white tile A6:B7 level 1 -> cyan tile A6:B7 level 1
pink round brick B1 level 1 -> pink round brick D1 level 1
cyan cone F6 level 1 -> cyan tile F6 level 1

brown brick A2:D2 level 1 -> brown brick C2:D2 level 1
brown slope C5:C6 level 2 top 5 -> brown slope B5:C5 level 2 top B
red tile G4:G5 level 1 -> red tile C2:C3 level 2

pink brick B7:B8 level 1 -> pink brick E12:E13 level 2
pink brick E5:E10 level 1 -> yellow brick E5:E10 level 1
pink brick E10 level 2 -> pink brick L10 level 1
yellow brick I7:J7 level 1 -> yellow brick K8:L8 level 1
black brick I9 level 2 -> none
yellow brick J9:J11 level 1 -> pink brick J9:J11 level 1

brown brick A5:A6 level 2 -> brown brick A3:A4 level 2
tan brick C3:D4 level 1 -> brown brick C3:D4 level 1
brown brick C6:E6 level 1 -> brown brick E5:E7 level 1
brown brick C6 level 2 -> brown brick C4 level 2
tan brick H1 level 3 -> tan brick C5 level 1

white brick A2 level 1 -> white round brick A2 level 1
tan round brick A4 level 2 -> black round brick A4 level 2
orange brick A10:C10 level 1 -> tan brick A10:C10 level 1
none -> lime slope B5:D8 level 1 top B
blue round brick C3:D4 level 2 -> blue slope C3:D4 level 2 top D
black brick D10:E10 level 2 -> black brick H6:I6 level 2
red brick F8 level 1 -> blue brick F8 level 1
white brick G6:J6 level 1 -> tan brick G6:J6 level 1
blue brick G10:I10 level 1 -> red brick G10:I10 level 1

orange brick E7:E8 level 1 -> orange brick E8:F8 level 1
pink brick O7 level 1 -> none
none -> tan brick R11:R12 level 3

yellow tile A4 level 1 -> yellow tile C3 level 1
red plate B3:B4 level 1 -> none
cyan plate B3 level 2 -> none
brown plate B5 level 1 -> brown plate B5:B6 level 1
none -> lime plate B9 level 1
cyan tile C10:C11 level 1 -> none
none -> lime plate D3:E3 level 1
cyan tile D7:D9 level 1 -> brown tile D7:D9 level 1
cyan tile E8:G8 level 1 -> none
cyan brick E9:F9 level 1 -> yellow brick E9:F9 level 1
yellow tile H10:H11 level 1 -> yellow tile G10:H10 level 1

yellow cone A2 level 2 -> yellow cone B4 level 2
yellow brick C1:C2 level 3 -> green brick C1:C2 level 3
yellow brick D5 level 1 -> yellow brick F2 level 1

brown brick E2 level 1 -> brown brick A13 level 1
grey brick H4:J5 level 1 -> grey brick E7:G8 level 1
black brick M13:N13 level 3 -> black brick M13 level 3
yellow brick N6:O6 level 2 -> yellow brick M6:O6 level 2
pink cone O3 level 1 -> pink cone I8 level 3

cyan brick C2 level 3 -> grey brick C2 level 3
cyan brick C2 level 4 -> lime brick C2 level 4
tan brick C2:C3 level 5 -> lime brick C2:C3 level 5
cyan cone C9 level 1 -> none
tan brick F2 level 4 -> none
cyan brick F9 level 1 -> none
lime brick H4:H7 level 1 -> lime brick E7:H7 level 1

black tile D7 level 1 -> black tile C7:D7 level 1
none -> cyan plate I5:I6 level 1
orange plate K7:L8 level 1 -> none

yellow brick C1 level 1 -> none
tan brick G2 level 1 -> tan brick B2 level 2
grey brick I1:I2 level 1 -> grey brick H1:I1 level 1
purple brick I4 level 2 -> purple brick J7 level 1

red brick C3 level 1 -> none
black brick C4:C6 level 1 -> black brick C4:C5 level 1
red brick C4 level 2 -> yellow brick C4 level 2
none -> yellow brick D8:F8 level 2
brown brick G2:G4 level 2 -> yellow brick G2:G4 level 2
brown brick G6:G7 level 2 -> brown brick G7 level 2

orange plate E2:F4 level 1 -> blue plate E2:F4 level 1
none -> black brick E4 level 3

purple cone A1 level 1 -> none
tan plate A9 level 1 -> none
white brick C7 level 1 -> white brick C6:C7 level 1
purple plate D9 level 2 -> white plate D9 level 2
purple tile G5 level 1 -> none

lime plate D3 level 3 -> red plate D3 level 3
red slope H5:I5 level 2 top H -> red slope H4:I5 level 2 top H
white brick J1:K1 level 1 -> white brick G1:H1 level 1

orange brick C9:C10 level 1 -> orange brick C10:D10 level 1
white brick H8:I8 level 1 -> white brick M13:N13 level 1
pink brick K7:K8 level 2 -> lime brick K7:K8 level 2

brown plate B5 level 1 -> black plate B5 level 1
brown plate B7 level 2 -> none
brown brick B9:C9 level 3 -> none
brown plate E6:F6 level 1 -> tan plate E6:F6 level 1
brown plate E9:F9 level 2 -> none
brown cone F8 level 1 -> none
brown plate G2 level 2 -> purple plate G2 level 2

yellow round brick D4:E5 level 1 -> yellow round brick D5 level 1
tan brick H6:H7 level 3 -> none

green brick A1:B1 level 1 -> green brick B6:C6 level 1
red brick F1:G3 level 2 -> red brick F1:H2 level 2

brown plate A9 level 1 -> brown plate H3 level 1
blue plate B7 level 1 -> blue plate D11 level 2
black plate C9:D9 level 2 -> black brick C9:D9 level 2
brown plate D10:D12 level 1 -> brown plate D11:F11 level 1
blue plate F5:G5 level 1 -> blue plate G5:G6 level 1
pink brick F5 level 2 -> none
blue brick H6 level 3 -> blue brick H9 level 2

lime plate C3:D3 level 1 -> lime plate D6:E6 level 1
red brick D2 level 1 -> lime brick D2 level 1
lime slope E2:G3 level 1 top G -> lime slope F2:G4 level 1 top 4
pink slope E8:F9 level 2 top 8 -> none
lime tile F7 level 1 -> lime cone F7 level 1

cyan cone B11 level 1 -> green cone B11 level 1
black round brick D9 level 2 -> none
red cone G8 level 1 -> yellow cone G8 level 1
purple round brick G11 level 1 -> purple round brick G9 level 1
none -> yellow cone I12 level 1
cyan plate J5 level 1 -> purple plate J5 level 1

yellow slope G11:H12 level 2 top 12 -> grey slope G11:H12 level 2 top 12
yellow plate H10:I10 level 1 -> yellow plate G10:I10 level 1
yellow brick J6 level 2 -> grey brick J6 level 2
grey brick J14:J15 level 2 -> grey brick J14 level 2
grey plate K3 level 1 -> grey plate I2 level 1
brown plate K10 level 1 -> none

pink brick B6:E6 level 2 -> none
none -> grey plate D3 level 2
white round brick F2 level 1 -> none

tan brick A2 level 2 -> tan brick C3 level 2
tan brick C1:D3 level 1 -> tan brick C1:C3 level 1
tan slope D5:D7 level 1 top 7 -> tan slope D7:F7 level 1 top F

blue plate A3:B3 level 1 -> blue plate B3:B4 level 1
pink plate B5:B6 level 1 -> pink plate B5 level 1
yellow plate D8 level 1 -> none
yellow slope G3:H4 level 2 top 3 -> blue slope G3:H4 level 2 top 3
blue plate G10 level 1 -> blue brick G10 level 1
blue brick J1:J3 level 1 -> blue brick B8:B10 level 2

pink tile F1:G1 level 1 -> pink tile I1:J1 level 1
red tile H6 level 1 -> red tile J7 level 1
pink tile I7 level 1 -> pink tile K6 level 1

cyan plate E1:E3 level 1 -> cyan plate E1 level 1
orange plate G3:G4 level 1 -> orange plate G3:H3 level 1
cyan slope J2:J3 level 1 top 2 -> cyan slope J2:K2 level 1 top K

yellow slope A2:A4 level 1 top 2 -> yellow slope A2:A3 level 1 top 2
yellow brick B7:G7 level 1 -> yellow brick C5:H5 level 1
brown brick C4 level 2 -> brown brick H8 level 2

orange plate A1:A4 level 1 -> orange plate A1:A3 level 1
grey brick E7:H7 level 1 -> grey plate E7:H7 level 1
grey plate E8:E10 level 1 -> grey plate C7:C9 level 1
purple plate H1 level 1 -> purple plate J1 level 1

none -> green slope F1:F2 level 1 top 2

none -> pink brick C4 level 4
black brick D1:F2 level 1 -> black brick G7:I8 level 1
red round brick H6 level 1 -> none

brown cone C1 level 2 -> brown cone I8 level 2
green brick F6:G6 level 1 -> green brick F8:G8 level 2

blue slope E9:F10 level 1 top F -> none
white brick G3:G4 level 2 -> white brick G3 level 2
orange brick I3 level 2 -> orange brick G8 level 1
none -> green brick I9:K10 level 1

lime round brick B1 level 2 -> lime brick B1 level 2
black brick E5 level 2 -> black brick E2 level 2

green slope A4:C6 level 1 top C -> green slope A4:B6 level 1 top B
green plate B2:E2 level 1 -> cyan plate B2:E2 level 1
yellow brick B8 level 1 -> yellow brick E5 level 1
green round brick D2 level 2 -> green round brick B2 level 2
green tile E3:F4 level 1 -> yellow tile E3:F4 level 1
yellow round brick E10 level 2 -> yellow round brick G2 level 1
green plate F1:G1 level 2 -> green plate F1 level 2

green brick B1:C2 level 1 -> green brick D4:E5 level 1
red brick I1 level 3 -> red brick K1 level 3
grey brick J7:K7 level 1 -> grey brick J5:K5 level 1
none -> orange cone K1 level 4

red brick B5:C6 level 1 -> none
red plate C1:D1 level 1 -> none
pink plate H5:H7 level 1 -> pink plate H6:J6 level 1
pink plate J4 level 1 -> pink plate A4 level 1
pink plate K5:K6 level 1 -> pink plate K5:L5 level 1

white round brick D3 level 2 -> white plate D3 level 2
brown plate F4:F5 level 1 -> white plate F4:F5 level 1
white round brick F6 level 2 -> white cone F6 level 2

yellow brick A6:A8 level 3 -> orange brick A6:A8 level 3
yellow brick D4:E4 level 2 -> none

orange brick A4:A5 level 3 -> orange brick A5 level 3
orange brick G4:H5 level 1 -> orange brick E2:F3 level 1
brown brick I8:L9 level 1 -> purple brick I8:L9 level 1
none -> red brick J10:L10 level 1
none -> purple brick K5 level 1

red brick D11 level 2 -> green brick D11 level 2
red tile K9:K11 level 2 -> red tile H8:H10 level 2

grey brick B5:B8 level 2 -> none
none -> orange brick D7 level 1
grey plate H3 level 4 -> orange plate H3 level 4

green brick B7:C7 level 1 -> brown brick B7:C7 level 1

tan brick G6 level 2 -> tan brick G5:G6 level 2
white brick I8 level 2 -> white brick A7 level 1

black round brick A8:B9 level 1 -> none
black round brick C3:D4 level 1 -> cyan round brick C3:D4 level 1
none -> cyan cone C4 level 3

####################

*PROBLEM:*
Reproduce exactly the lines of the records above from the one with "pink brick E10" to the one with "none -> lime slope B5:D8 level 1 top B", both included, and leave out everything else.

*ANSWER TO THE EXERCISE:*
pink brick E10 level 2 -> pink brick L10 level 1
yellow brick I7:J7 level 1 -> yellow brick K8:L8 level 1
black brick I9 level 2 -> none
yellow brick J9:J11 level 1 -> pink brick J9:J11 level 1

brown brick A5:A6 level 2 -> brown brick A3:A4 level 2
tan brick C3:D4 level 1 -> brown brick C3:D4 level 1
brown brick C6:E6 level 1 -> brown brick E5:E7 level 1
brown brick C6 level 2 -> brown brick C4 level 2
tan brick H1 level 3 -> tan brick C5 level 1

white brick A2 level 1 -> white round brick A2 level 1
tan round brick A4 level 2 -> black round brick A4 level 2
orange brick A10:C10 level 1 -> tan brick A10:C10 level 1
none -> lime slope B5:D8 level 1 top B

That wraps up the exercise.